[Edit difference data]
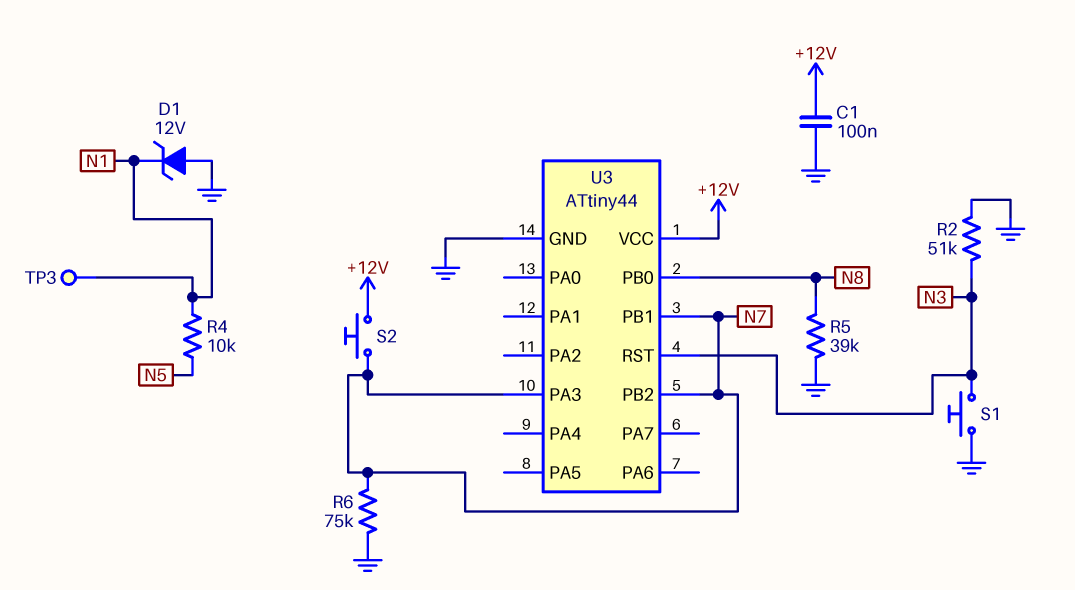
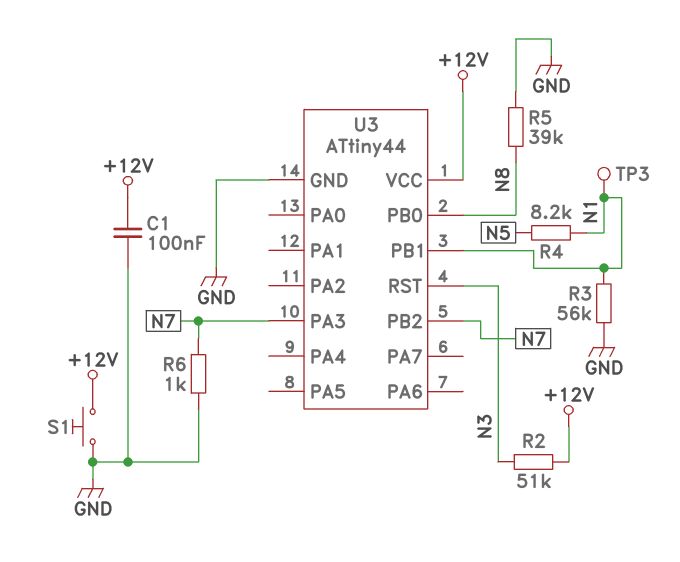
D1: zener 12V (A GND, K N1) -> none
R2: 51k (GND, N3) -> 51k (+12V, N3)
R3: none -> 56k (GND, N1)
R4: 10k (N1, N5) -> 8.2k (N1, N5)
R6: 75k (GND, N7) -> 1k (GND, N7)
S1: button (GND, N3) -> button (+12V, GND)
S2: button (+12V, N7) -> none
U3 pin PB1: N7 -> N1

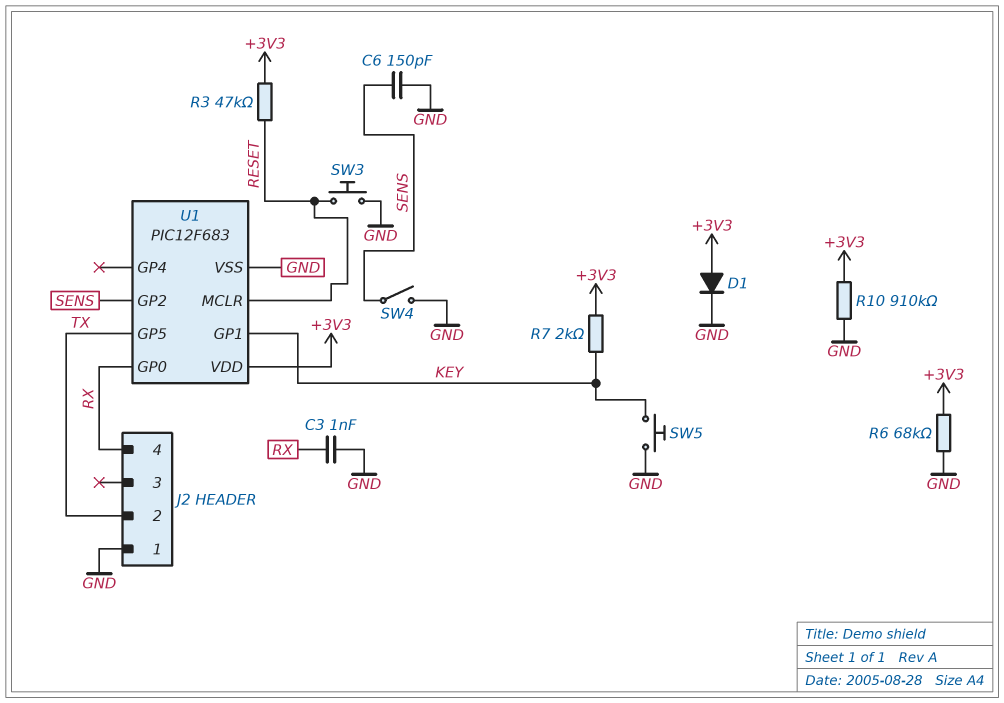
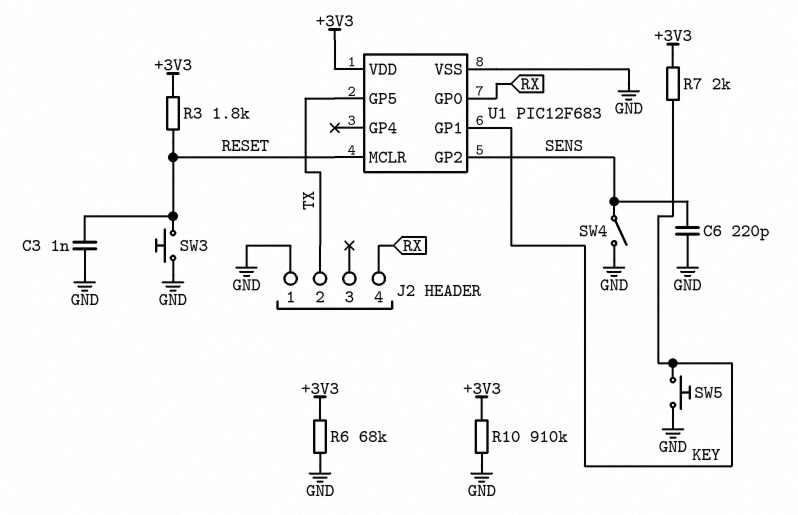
C3: 1nF (GND, RX) -> 1nF (GND, RESET)
C6: 150pF (GND, SENS) -> 220pF (GND, SENS)
D1: diode (A +3V3, K GND) -> none
R3: 47k (+3V3, RESET) -> 1.8k (+3V3, RESET)

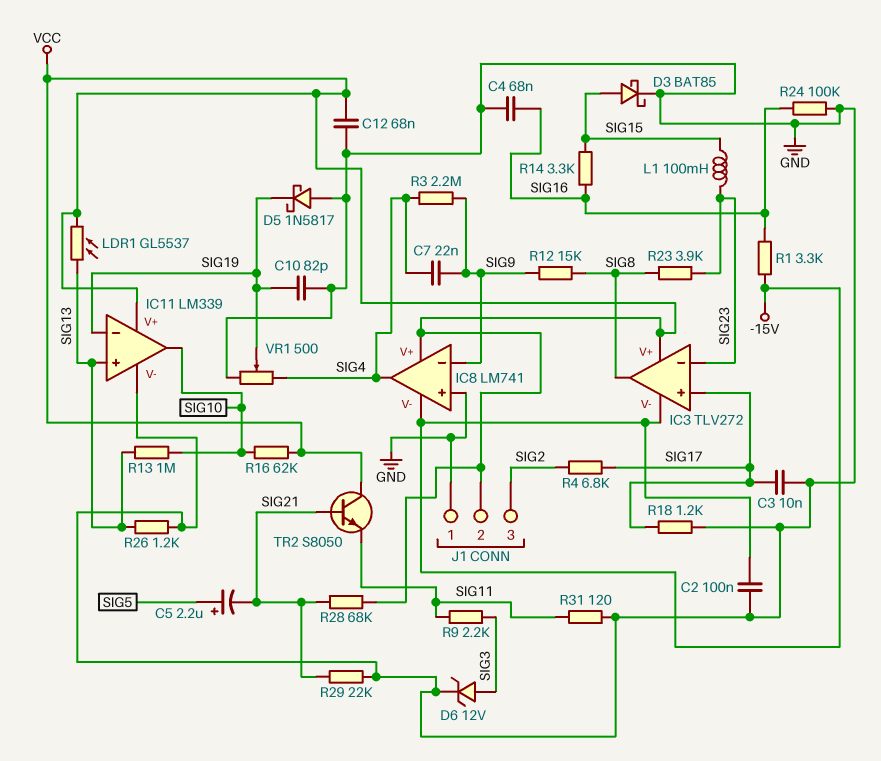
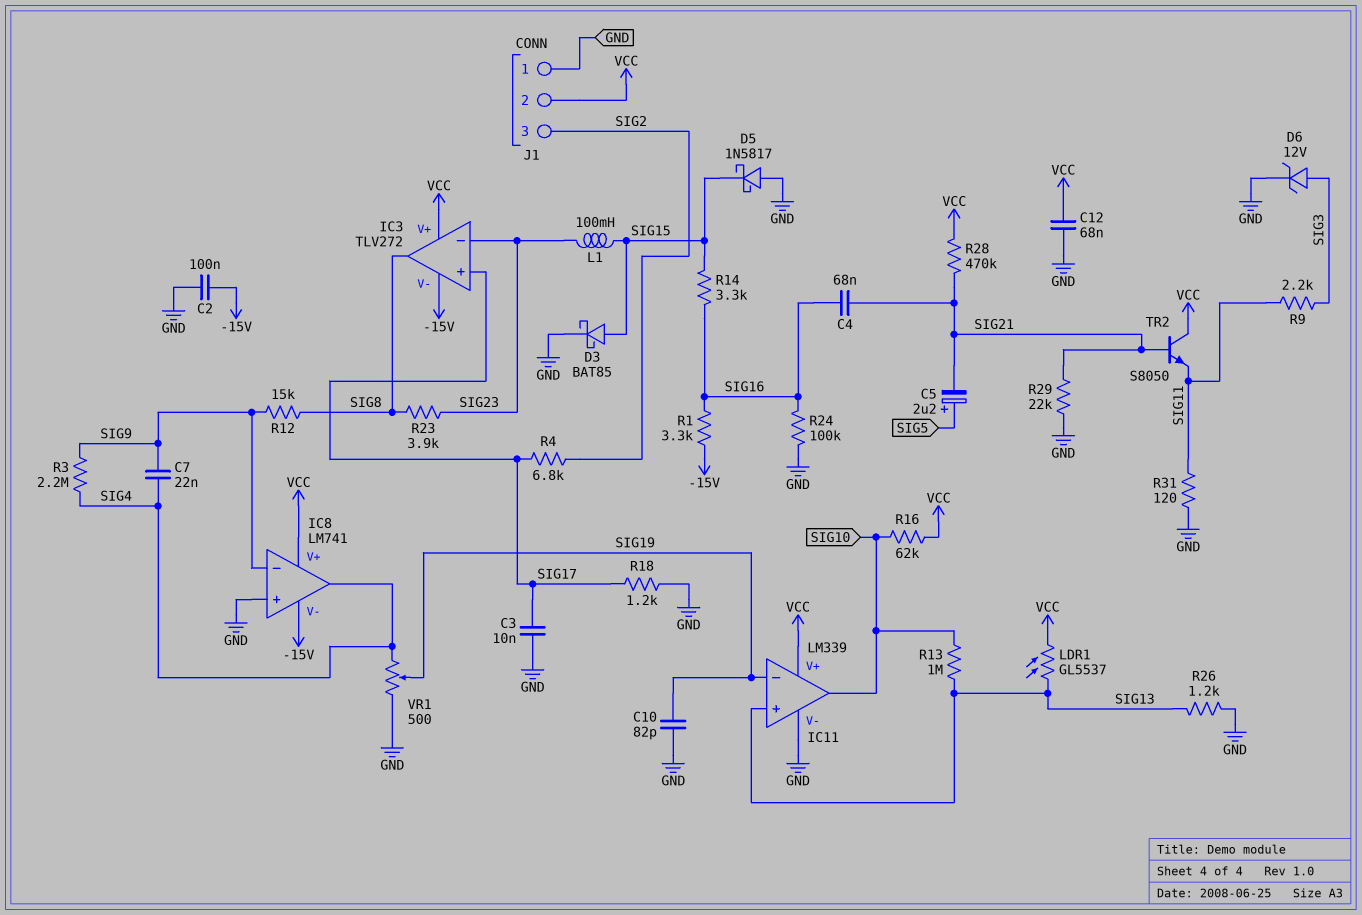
C4: 68nF (GND, SIG16) -> 68nF (SIG16, SIG21)
D5: schottky 1N5817 (A GND, K SIG19) -> schottky 1N5817 (A GND, K SIG15)
R28: 68k (SIG21, VCC) -> 470k (SIG21, VCC)

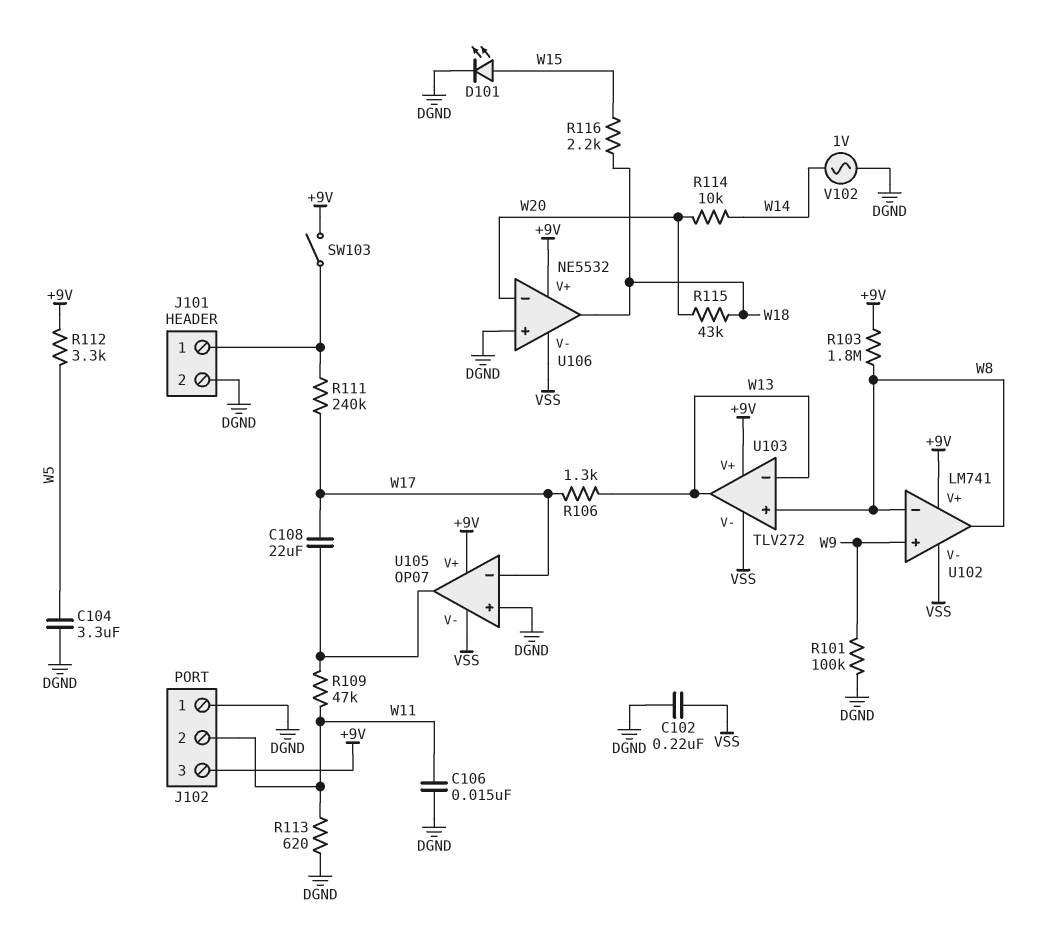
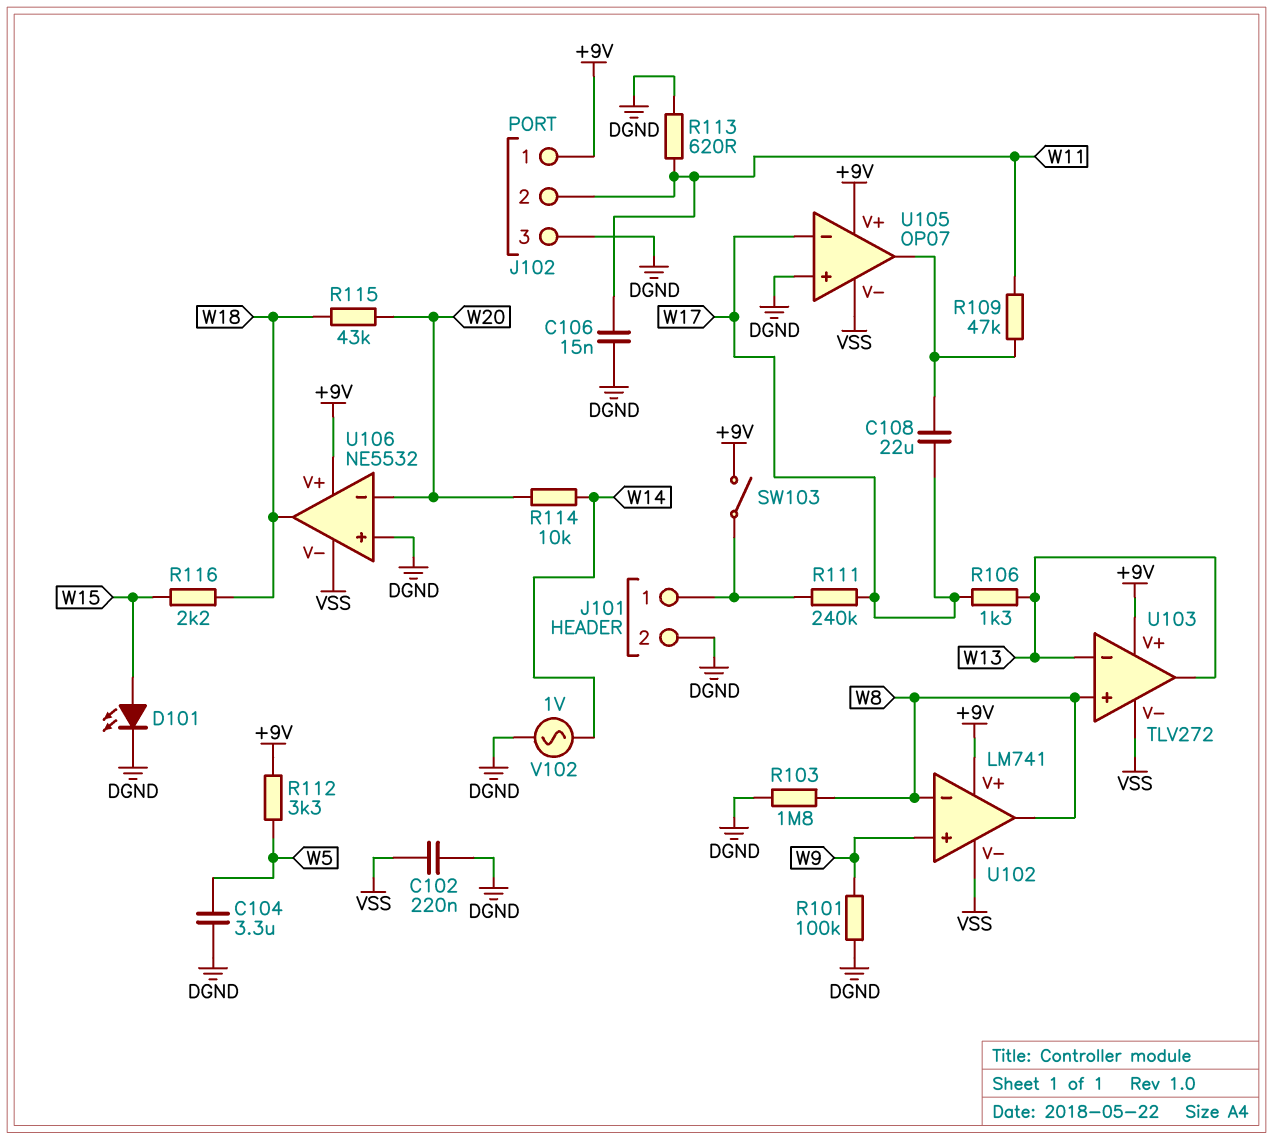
J102 pin 1: DGND -> +9V
J102 pin 3: +9V -> DGND
R103: 1.8M (+9V, W8) -> 1.8M (DGND, W8)

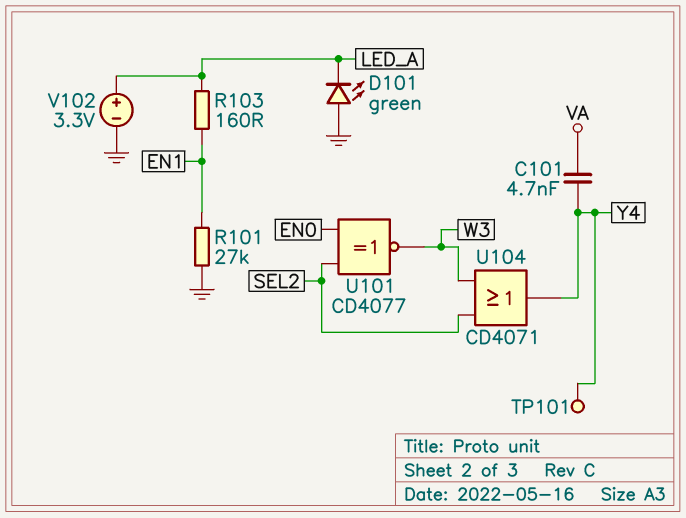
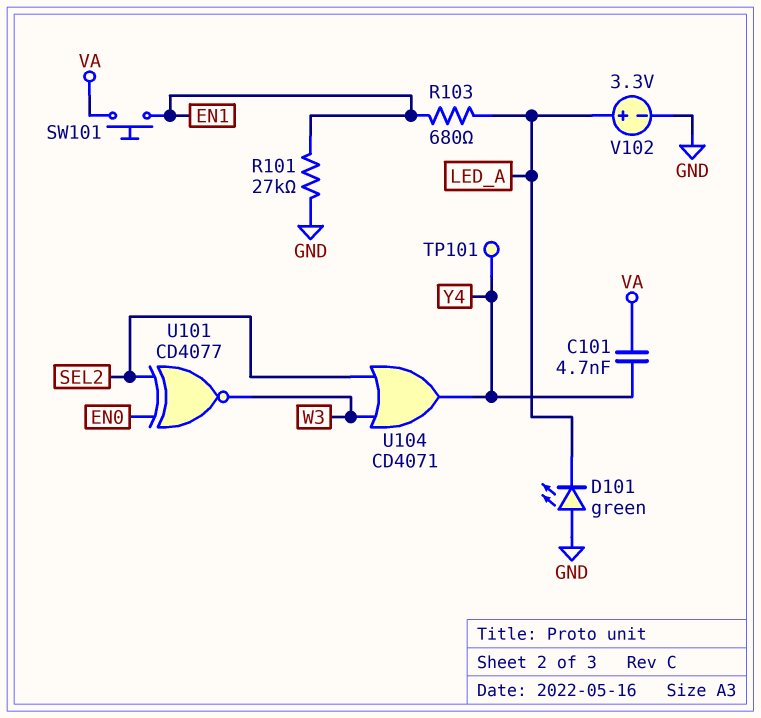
R103: 160 (EN1, LED_A) -> 680 (EN1, LED_A)
SW101: none -> button (EN1, VA)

* WHAT TO DO
Please show every line above that includes the word "none".

* RESPONSE
D1: zener 12V (A GND, K N1) -> none
R3: none -> 56k (GND, N1)
S2: button (+12V, N7) -> none
D1: diode (A +3V3, K GND) -> none
SW101: none -> button (EN1, VA)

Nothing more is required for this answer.